Make an exact copy, without pictures, of the lines below from the one containing "(178, 210) = (253, 385): black" to the last line, both ends included.
START DATA IN THIS EXERCISE
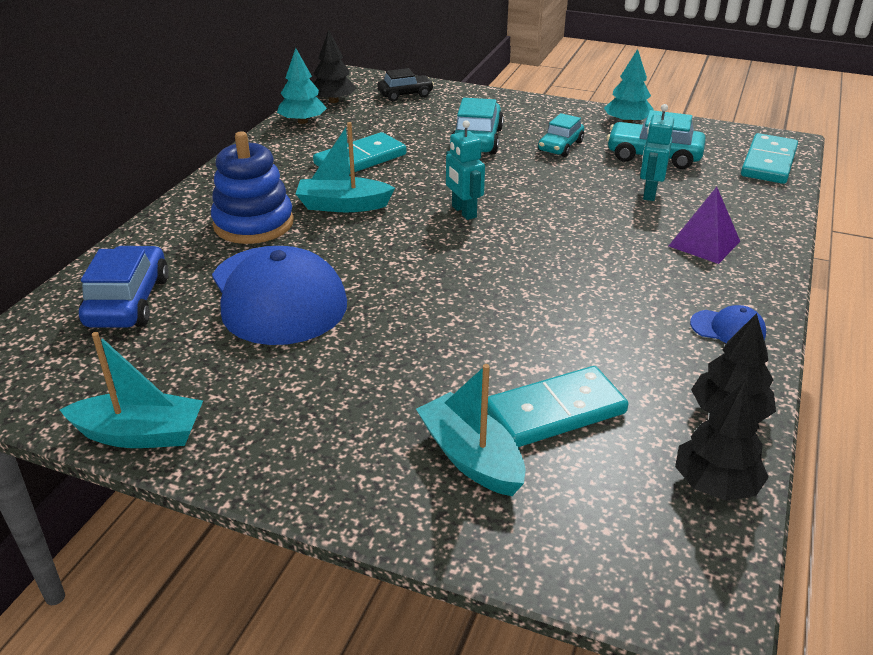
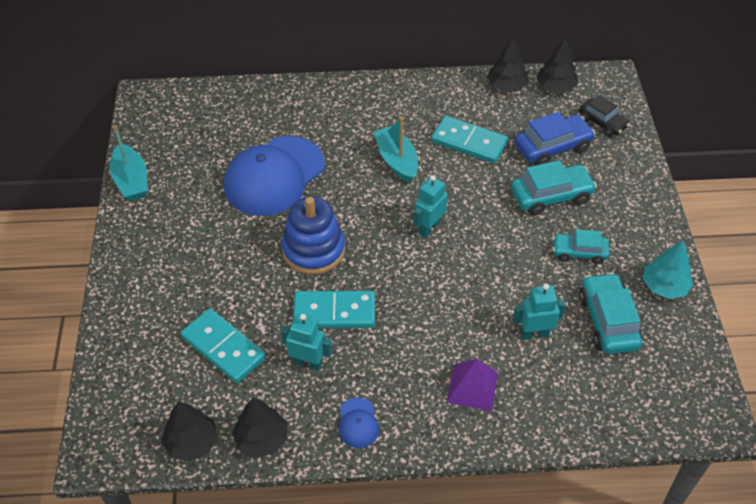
camera: 65 degrees right, 15 degrees up
(128, 302) = (234, 118): blue car -> blue car (552, 147)
(253, 224) = (346, 128): blue stacking toy -> blue stacking toy (313, 250)
(303, 121) = (506, 86): turquoise tree -> black tree
(471, 457) = (168, 321): turquoise boat -> none
(618, 344) = (308, 363): none -> turquoise robot
(769, 162) = (658, 411): turquoise domino -> turquoise domino (334, 312)

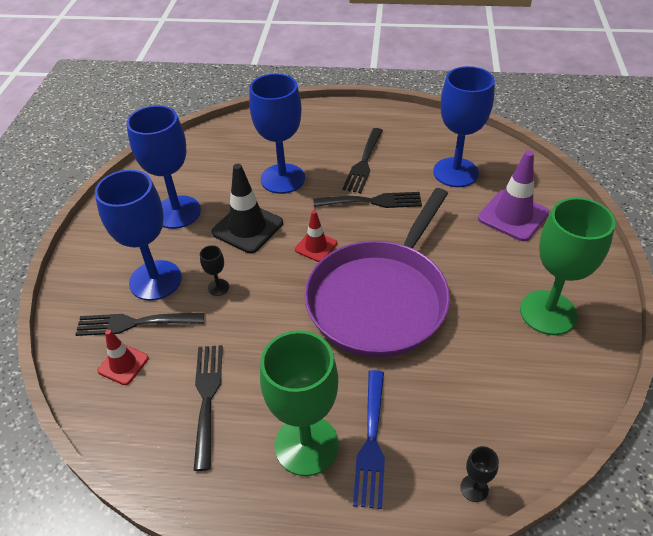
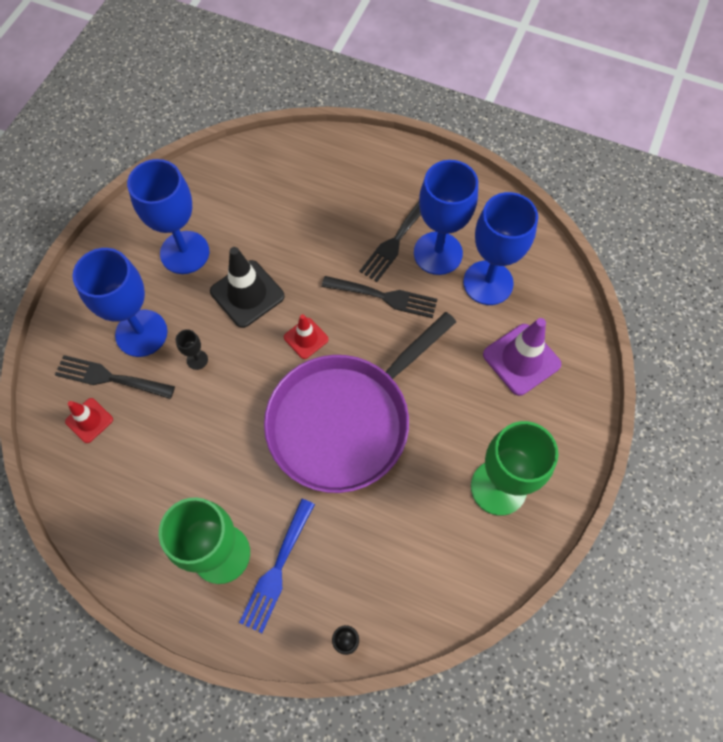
camera: 15 degrees right, 20 degrees up
(207, 398) = (152, 479): black fork -> none
(283, 179) = (303, 238): blue goblet -> blue goblet (438, 253)

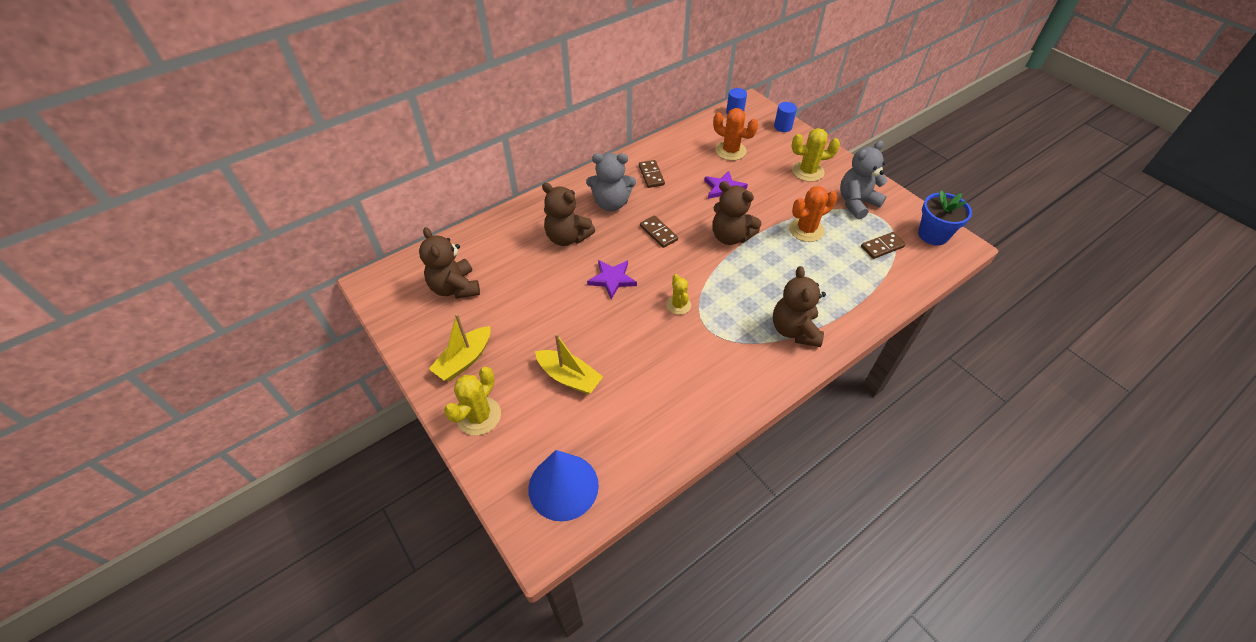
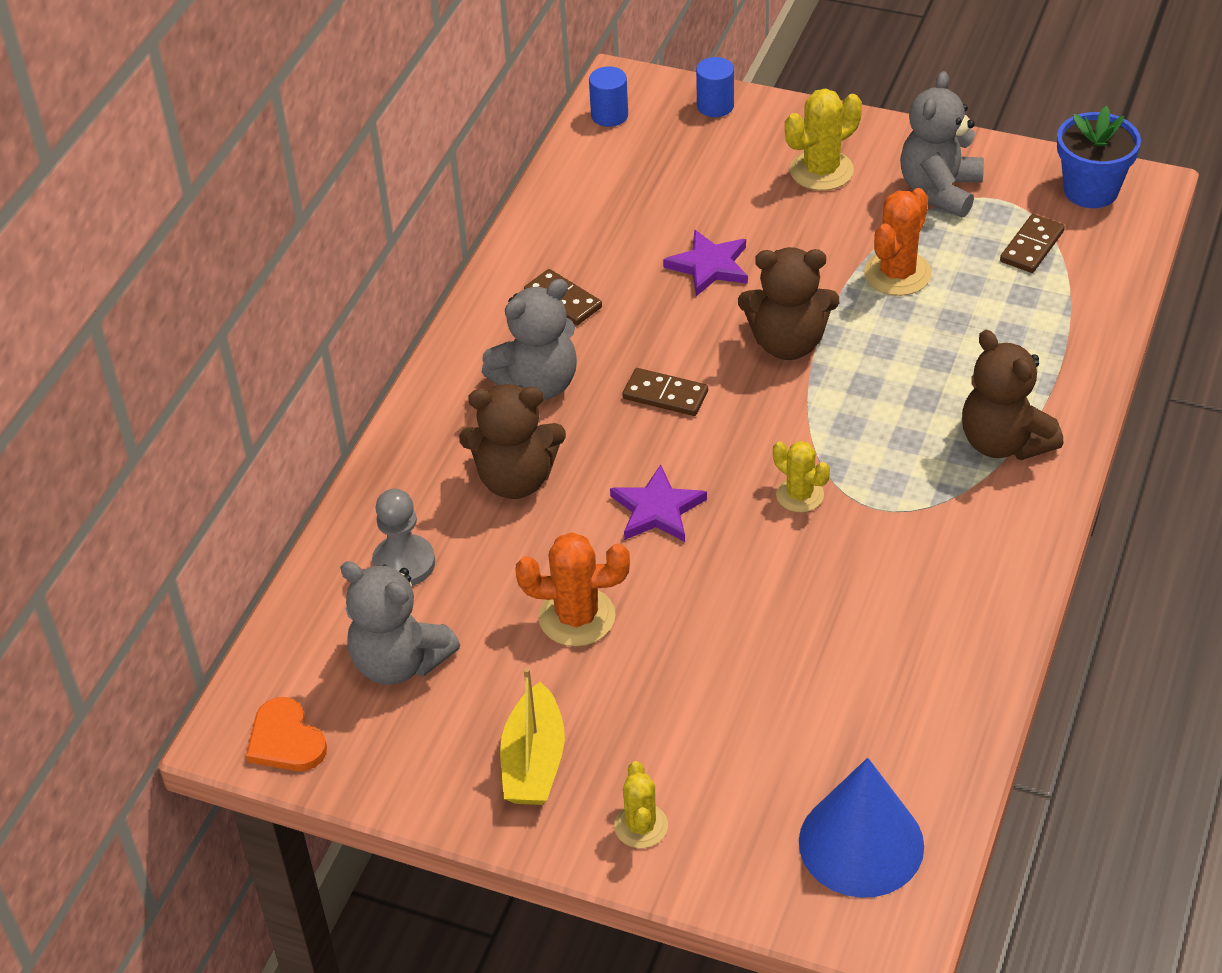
camera: 30 degrees left, 5 degrees down
(385, 295) = (286, 740): none -> orange heart
(455, 288) = (399, 662): brown teddy bear -> grey teddy bear
(479, 416) = (641, 826): yellow cactus -> yellow cactus, size x0.65
(494, 249) = (404, 563): none -> grey pawn
(569, 377) = (728, 693): yellow boat -> none
(730, 151) = (662, 192): orange cactus -> orange cactus (577, 617)

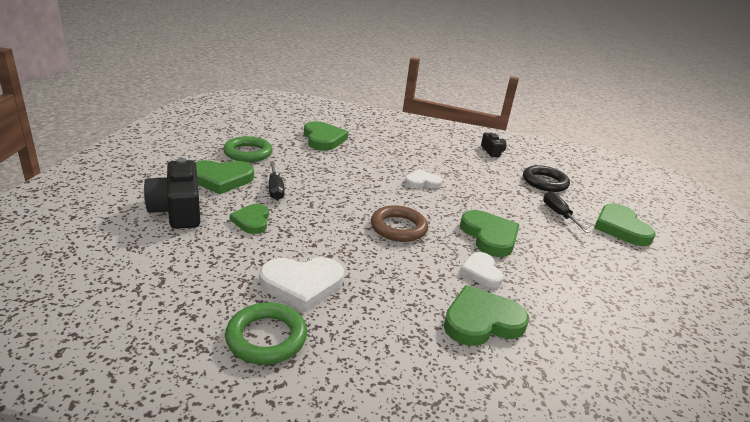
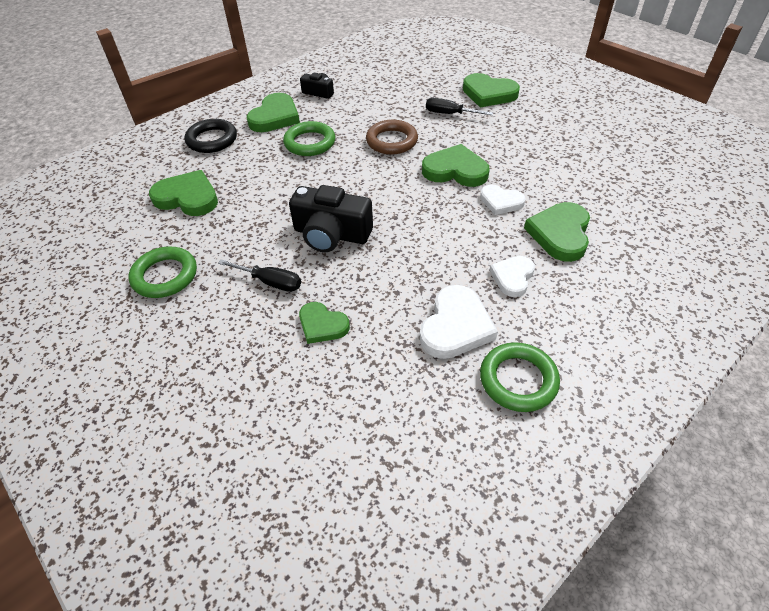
camera: 50 degrees left, 20 degrees up
(178, 210) = (253, 385): black camera -> black camera (331, 234)
(221, 179) = (210, 322): green heart -> green heart (275, 117)
(398, 228) = (406, 220): brown ring -> brown ring (391, 141)
(422, 182) = (339, 166): white heart -> white heart (512, 277)
(431, 163) = (310, 143): none -> green ring
(544, 182) = (396, 93): black ring -> black ring (212, 140)

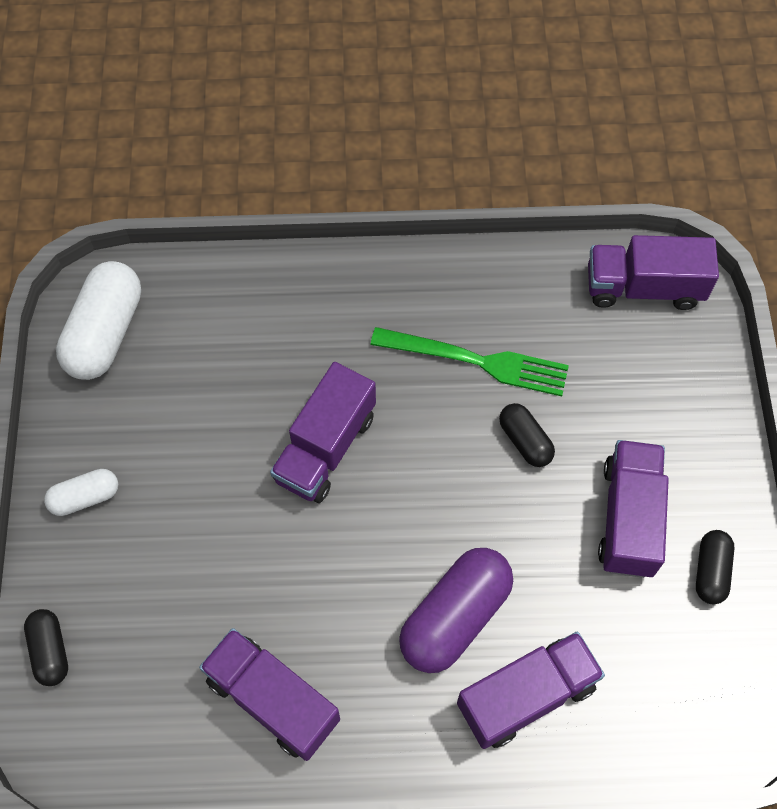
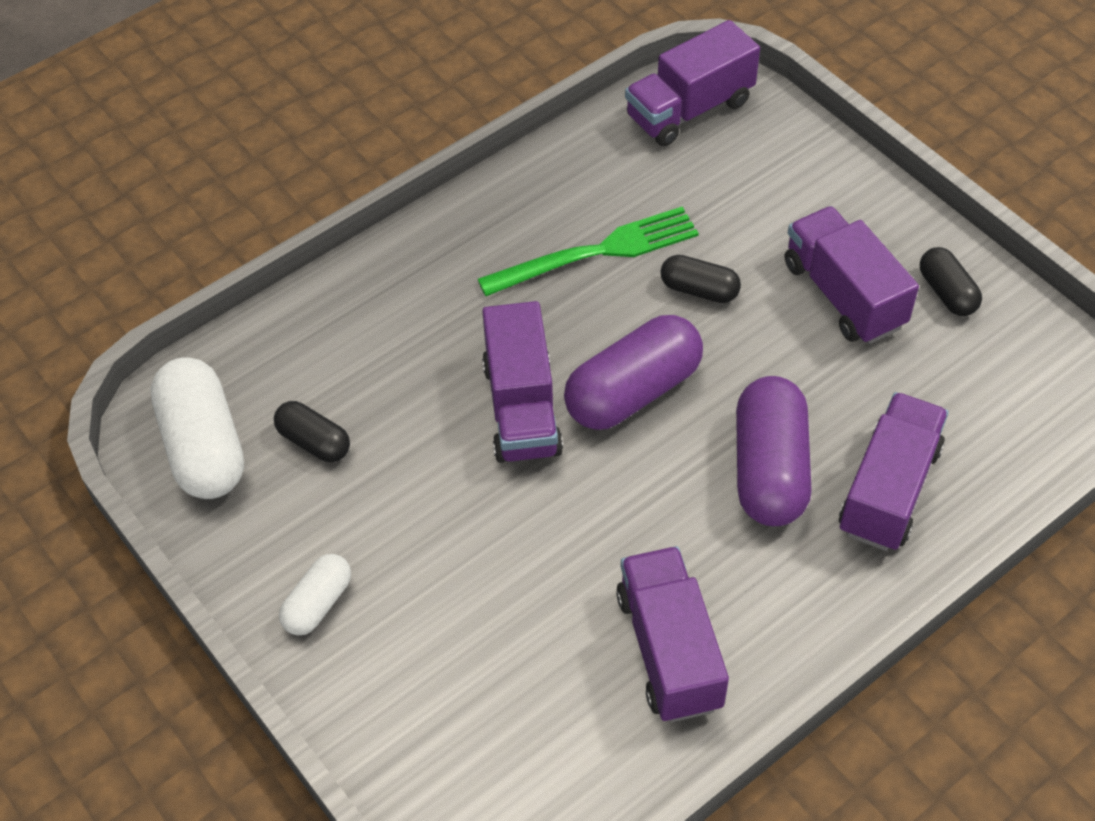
camera: 35 degrees left, 10 degrees down
(50, 651) = (408, 763): black capsule -> black capsule (314, 442)
(273, 700) = (669, 650): purple truck -> purple truck turned 75 degrees clockwise
(411, 489) = (633, 392): none -> purple capsule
END DATA IN THIS EXERCISE
= WRITTEN ANSWER =
(178, 210) = (253, 385): black camera -> black camera (331, 234)
(221, 179) = (210, 322): green heart -> green heart (275, 117)
(398, 228) = (406, 220): brown ring -> brown ring (391, 141)
(422, 182) = (339, 166): white heart -> white heart (512, 277)
(431, 163) = (310, 143): none -> green ring
(544, 182) = (396, 93): black ring -> black ring (212, 140)

camera: 35 degrees left, 10 degrees down
(50, 651) = (408, 763): black capsule -> black capsule (314, 442)
(273, 700) = (669, 650): purple truck -> purple truck turned 75 degrees clockwise
(411, 489) = (633, 392): none -> purple capsule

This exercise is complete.